Task to complete | Copy every line below that has the word "orange" in it.
##### Raw data #####
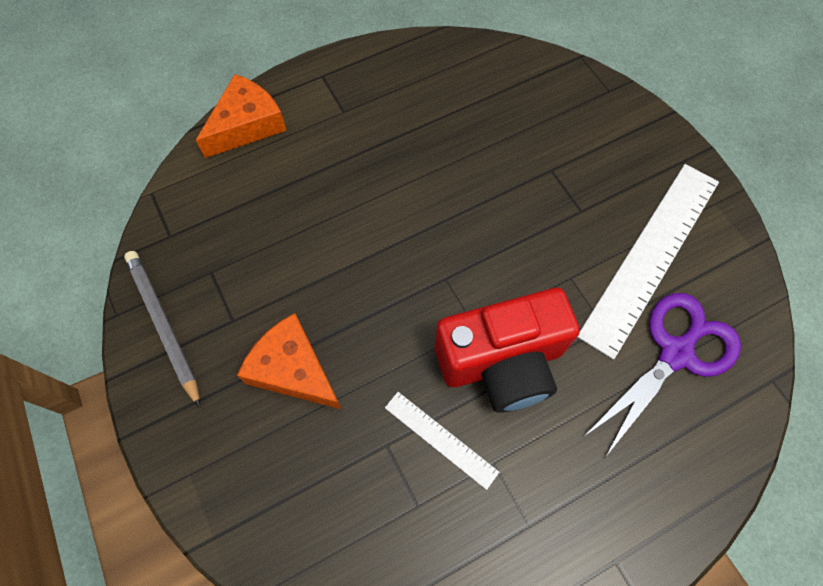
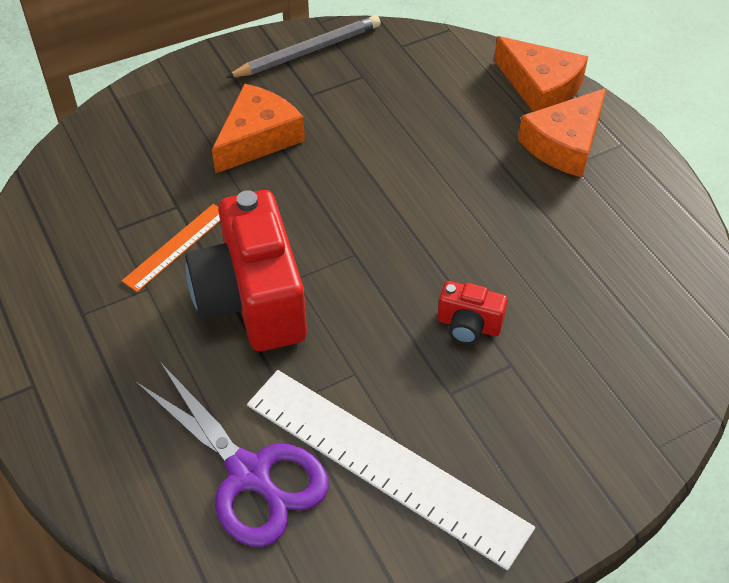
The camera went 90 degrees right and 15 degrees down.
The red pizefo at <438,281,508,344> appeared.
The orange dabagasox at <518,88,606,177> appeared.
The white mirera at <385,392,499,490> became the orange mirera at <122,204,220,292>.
#####
Answer |
The orange dabagasox at <518,88,606,177> appeared.
The white mirera at <385,392,499,490> became the orange mirera at <122,204,220,292>.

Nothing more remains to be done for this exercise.